======== Material for this task

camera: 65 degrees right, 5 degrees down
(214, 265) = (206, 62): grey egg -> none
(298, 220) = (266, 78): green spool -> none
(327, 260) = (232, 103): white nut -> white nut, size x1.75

================
======== Material for this task

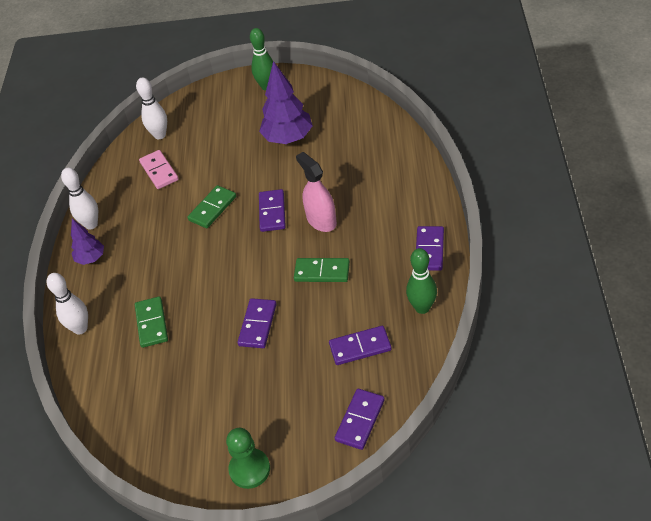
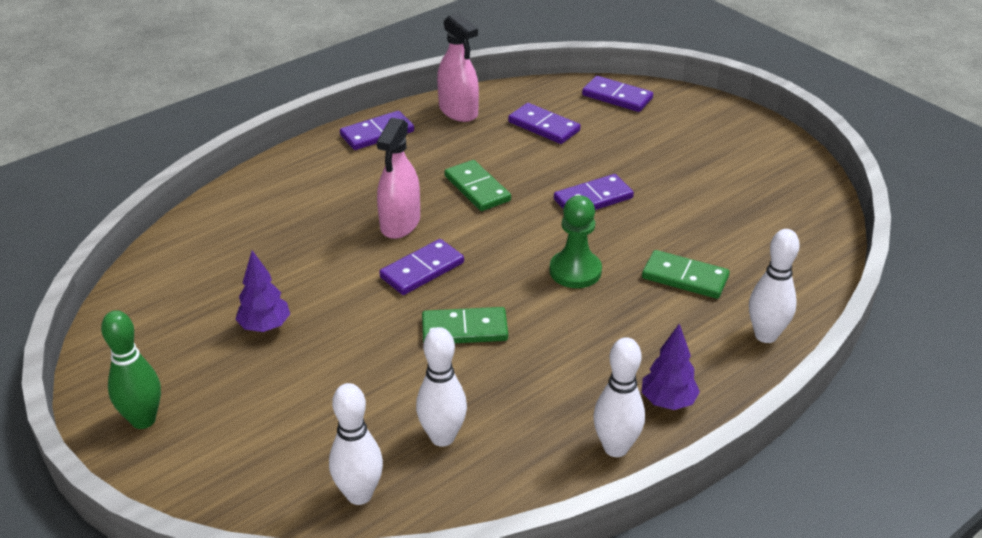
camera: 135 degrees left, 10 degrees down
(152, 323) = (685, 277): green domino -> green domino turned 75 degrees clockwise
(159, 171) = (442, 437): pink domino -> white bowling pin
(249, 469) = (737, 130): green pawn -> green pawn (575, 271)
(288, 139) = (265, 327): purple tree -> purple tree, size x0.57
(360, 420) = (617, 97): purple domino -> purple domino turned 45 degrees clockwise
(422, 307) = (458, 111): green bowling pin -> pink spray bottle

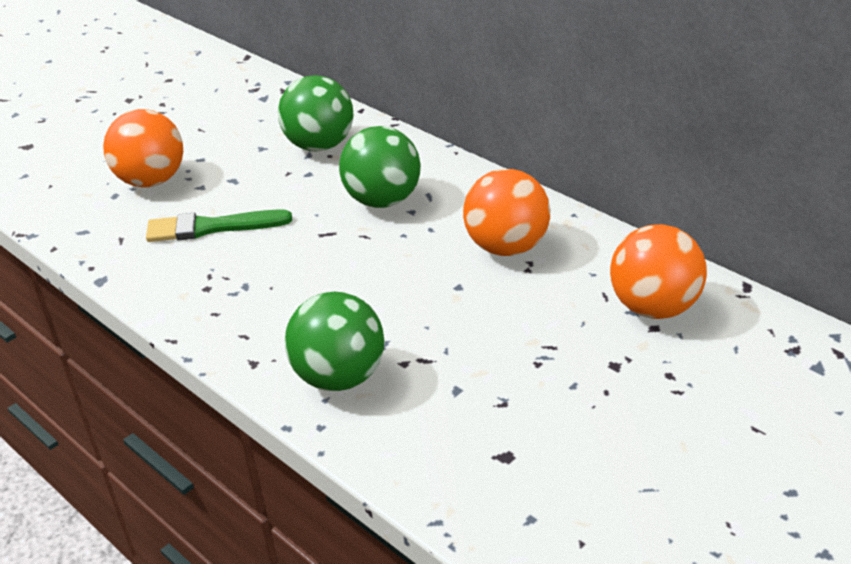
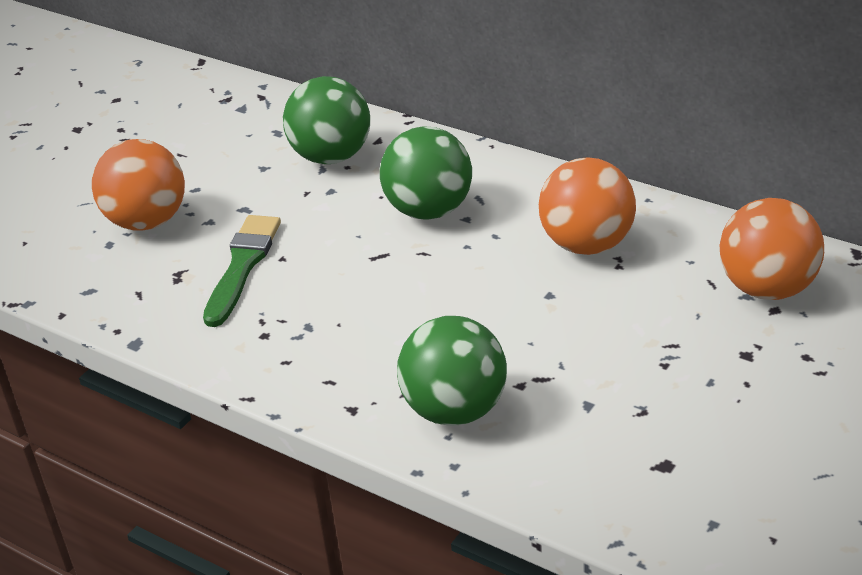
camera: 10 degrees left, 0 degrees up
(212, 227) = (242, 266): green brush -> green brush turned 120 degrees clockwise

================

Copy only what lies between the line with "camera: 135 degrees left, 10 degrees down" and the line with "(212, 227) = (242, 266): green", those two lines included, exactly as given above; pictures stay out.

Solution for this exercise.
camera: 135 degrees left, 10 degrees down
(152, 323) = (685, 277): green domino -> green domino turned 75 degrees clockwise
(159, 171) = (442, 437): pink domino -> white bowling pin
(249, 469) = (737, 130): green pawn -> green pawn (575, 271)
(288, 139) = (265, 327): purple tree -> purple tree, size x0.57
(360, 420) = (617, 97): purple domino -> purple domino turned 45 degrees clockwise
(422, 307) = (458, 111): green bowling pin -> pink spray bottle

camera: 10 degrees left, 0 degrees up
(212, 227) = (242, 266): green brush -> green brush turned 120 degrees clockwise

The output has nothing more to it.